TASK DIRECTIONS: If a line in the listing below contains "degrees", return that line.

INFORMATION PROVIDED:
----------------

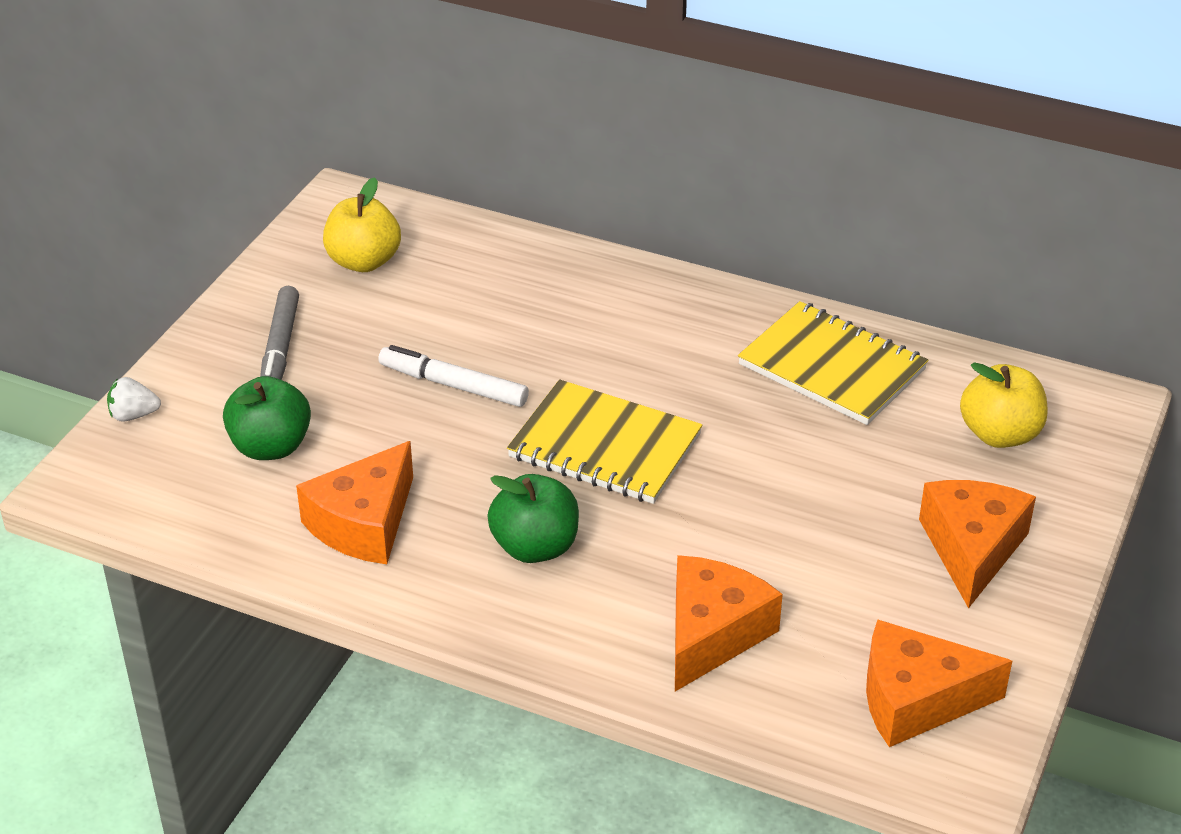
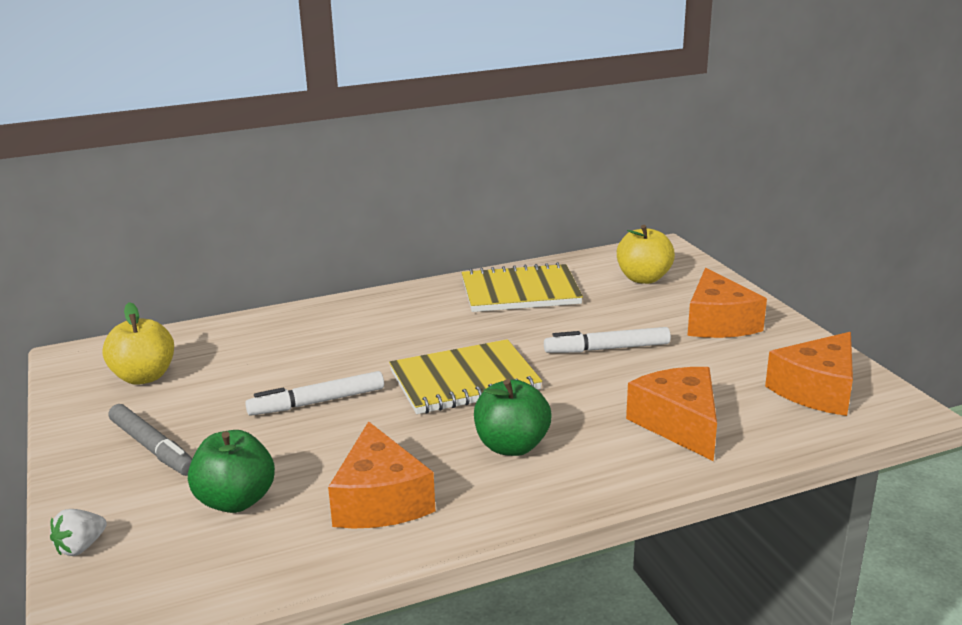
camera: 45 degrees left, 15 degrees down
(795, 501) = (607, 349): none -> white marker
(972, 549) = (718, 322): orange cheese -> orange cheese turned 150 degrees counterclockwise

----------------

WRITTEN RESPONSE:
camera: 45 degrees left, 15 degrees down
(972, 549) = (718, 322): orange cheese -> orange cheese turned 150 degrees counterclockwise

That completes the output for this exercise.